* RECORDS FOR PROCESSING
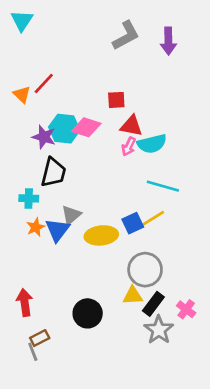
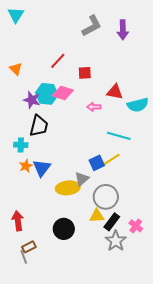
red line: (44, 83) -> (58, 61), moved
red triangle: (131, 126) -> (115, 92), moved
cyan semicircle: (152, 144) -> (138, 105), moved
pink arrow: (129, 146) -> (94, 107), turned 64
gray triangle: (71, 215) -> (82, 179), moved
yellow ellipse: (101, 235) -> (68, 188), moved

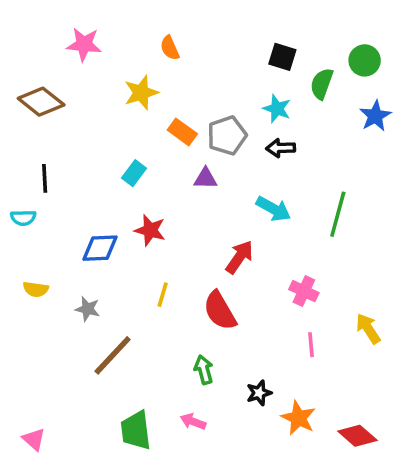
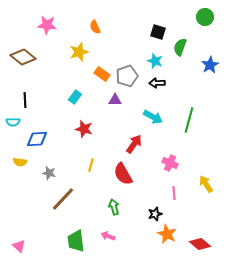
green circle: (365, 60) -> (205, 17), moved
blue diamond: (100, 248) -> (37, 139), moved
black star: (259, 393) -> (155, 214), moved

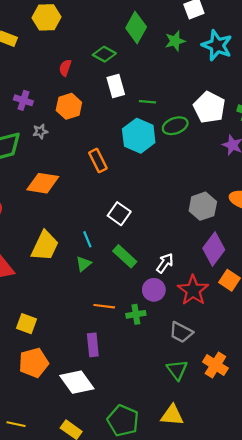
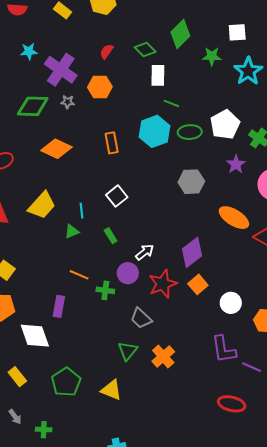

* WHAT IS NEEDED
Retype the data word for word and keep the pictures out of it.

* EXERCISE RESULT
red line: (44, 83) -> (58, 61), moved
red triangle: (131, 126) -> (115, 92), moved
cyan semicircle: (152, 144) -> (138, 105), moved
pink arrow: (129, 146) -> (94, 107), turned 64
gray triangle: (71, 215) -> (82, 179), moved
yellow ellipse: (101, 235) -> (68, 188), moved

green circle: (365, 60) -> (205, 17), moved
blue diamond: (100, 248) -> (37, 139), moved
black star: (259, 393) -> (155, 214), moved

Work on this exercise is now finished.